Exercise directions
Pick out every line in the listing below that contains the string "kern". Treat uppercase and lowercase as different.

Supplied records
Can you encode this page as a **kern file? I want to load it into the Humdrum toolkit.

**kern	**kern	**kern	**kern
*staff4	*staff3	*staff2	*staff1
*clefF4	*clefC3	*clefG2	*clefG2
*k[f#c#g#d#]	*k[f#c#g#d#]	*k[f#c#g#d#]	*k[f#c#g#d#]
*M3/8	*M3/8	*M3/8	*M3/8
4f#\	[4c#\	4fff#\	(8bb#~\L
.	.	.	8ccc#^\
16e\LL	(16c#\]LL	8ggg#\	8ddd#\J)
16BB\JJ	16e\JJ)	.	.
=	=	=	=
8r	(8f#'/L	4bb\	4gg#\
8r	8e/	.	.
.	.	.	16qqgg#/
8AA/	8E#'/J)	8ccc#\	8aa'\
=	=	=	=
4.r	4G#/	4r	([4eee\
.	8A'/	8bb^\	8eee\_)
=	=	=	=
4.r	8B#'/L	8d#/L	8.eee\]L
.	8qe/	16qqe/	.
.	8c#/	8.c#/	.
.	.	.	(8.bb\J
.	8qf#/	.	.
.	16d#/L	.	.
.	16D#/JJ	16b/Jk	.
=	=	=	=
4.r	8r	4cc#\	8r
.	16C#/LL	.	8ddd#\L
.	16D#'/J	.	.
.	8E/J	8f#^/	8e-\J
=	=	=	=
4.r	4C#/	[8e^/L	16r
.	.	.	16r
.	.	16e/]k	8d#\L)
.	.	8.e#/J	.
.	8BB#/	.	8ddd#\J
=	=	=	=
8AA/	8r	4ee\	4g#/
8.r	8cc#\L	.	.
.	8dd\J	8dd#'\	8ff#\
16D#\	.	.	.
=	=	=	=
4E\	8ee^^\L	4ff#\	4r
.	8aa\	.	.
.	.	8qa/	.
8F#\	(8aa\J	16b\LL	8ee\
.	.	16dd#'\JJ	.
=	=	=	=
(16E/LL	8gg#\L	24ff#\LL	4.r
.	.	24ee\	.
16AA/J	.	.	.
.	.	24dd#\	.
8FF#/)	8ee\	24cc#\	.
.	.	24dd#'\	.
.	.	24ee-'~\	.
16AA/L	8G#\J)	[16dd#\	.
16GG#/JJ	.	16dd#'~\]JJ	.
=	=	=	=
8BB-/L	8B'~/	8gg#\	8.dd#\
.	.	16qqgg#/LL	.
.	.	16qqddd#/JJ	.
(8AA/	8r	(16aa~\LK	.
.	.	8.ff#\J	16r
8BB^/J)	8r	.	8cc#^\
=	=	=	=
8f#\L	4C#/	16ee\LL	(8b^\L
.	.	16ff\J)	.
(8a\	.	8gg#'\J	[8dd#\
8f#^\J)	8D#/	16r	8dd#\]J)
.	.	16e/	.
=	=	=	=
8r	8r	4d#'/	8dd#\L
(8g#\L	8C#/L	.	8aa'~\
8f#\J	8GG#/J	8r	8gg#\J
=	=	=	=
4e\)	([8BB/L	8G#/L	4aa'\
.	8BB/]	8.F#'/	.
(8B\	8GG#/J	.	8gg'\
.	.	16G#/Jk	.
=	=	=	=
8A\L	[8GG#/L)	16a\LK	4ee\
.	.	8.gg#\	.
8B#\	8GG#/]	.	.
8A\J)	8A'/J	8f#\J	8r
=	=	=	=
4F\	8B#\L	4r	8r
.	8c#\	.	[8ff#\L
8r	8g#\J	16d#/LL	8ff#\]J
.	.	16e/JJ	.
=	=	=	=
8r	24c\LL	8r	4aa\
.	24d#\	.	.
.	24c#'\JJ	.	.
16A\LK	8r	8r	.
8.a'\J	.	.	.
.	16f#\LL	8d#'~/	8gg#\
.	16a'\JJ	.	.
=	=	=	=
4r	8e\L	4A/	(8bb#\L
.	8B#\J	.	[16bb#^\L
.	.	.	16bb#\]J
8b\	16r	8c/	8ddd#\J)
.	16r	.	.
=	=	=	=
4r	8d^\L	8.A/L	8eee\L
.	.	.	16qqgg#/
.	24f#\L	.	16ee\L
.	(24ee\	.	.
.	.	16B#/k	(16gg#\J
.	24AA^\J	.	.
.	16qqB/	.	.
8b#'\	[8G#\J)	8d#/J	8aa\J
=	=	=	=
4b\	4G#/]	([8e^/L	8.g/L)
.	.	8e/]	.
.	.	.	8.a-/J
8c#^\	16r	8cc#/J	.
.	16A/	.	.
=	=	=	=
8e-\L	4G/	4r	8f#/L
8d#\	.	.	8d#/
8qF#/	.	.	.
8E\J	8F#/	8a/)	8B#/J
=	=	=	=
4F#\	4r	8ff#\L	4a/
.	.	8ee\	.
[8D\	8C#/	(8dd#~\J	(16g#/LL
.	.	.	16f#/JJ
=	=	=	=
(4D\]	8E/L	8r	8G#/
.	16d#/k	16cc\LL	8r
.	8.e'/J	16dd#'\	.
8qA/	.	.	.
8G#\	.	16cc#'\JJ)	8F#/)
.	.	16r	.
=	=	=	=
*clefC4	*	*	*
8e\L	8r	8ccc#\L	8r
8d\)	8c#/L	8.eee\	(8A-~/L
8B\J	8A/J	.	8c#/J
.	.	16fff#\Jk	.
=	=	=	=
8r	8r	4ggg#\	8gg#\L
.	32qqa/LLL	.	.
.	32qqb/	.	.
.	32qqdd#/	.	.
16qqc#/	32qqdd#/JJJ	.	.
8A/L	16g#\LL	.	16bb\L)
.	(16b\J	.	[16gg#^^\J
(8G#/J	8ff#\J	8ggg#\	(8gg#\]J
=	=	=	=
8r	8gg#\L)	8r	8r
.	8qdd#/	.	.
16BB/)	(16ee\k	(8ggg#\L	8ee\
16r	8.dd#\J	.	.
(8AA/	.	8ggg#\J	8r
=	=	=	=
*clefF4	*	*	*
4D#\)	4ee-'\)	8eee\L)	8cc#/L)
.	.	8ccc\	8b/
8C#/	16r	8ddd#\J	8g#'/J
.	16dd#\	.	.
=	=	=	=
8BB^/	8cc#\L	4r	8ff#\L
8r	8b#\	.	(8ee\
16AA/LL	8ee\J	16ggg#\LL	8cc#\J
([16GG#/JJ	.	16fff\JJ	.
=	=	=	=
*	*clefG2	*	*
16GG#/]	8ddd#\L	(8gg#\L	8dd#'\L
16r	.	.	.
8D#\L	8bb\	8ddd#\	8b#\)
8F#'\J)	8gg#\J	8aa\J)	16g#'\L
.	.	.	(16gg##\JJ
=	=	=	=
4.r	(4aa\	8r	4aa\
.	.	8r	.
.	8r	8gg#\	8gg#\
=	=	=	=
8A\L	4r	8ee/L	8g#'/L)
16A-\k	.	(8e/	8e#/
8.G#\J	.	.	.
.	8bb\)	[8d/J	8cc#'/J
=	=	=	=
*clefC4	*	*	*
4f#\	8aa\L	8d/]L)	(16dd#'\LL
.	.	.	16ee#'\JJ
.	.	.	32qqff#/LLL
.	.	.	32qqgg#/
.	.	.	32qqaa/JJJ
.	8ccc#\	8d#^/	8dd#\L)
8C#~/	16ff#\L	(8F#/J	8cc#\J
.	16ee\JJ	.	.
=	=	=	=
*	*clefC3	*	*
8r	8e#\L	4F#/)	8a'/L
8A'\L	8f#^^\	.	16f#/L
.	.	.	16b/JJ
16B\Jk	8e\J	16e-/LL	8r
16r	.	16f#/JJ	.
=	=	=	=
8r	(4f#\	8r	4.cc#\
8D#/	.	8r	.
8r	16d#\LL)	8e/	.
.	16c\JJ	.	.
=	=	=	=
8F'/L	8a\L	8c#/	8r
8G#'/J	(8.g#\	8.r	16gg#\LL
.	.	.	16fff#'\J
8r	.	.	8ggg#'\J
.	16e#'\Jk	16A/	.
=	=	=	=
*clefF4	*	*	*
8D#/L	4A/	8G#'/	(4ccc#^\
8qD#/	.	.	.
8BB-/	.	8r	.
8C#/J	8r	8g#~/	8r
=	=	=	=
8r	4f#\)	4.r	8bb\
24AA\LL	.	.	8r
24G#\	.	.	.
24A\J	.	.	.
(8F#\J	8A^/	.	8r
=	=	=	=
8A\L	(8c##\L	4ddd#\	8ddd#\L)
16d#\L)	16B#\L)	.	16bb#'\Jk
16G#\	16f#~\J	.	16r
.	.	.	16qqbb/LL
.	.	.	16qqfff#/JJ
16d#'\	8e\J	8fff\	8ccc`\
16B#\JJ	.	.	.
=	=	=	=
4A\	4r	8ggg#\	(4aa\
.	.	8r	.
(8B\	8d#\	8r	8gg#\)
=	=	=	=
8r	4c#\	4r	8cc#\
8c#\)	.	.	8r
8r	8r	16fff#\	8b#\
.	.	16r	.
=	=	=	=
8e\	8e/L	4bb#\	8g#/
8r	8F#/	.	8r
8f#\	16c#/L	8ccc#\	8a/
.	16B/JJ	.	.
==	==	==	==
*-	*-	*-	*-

Complete response
Can you encode this page as a **kern file? I want to load it into the Humdrum toolkit.
**kern	**kern	**kern	**kern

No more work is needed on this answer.